# How to complete this task:
Using the records below, give again exactly the lines from the line that contains "[195,473,248,566]" through the line that contains "[246,95,338,239]", both ends included, and only those.

# Provided material:
╔══

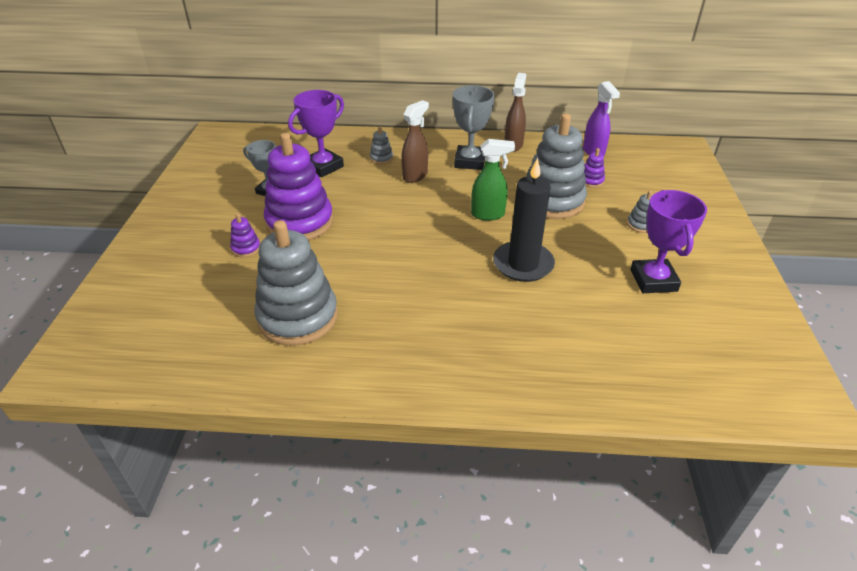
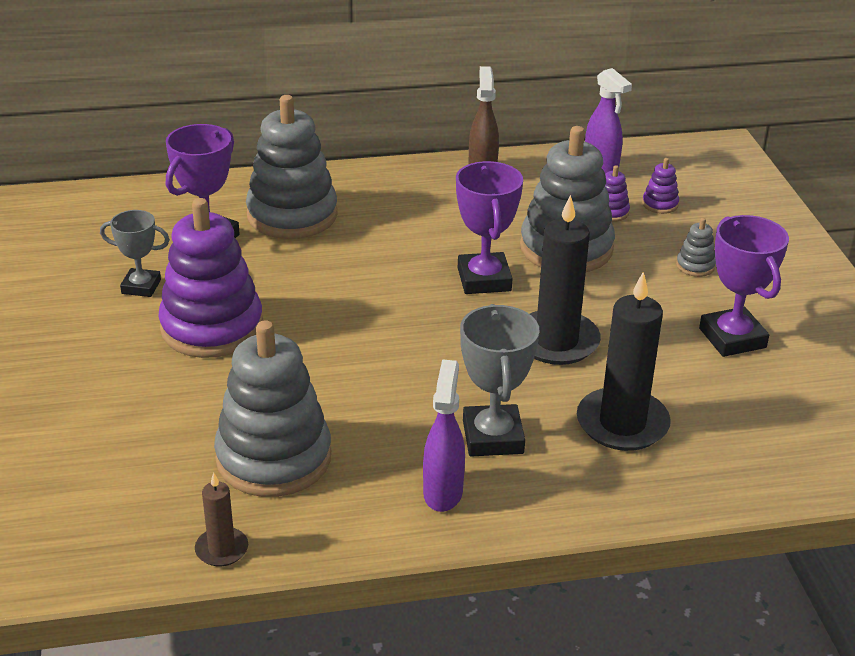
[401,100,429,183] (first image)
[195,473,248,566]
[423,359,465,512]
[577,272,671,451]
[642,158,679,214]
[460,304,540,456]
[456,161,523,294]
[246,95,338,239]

╚══
╔══

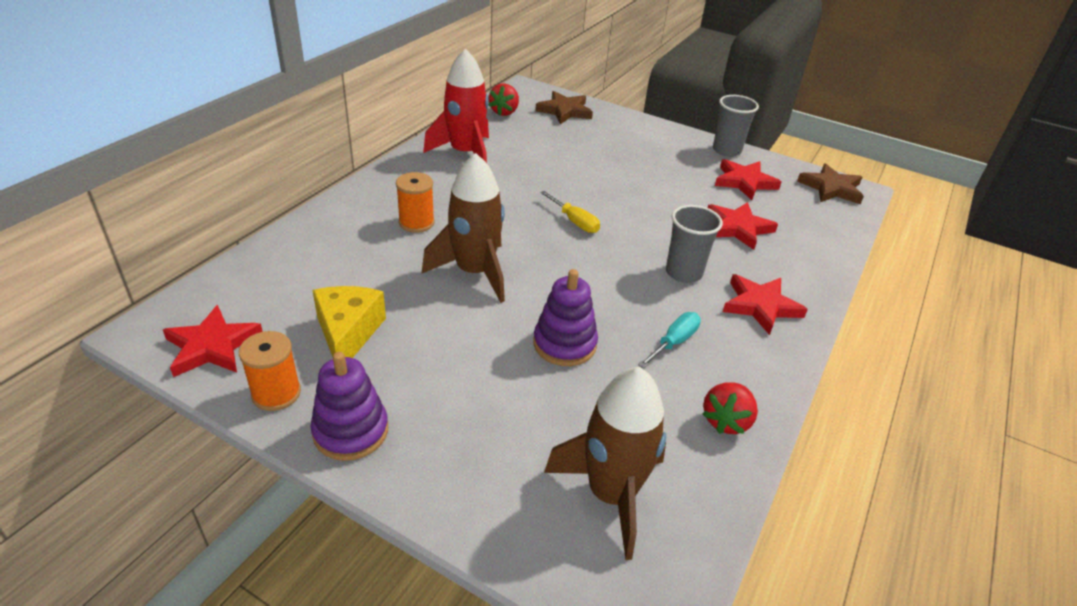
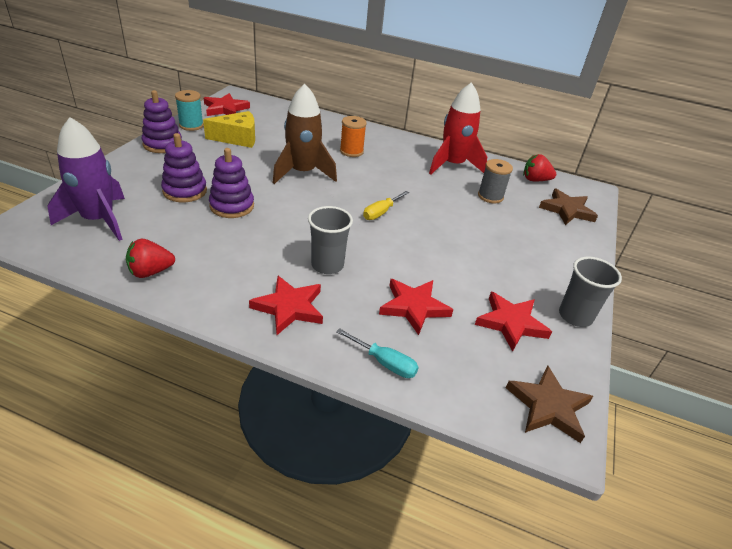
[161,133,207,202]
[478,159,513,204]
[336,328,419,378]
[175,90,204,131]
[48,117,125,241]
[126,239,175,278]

╚══

# Result for this task:
[195,473,248,566]
[423,359,465,512]
[577,272,671,451]
[642,158,679,214]
[460,304,540,456]
[456,161,523,294]
[246,95,338,239]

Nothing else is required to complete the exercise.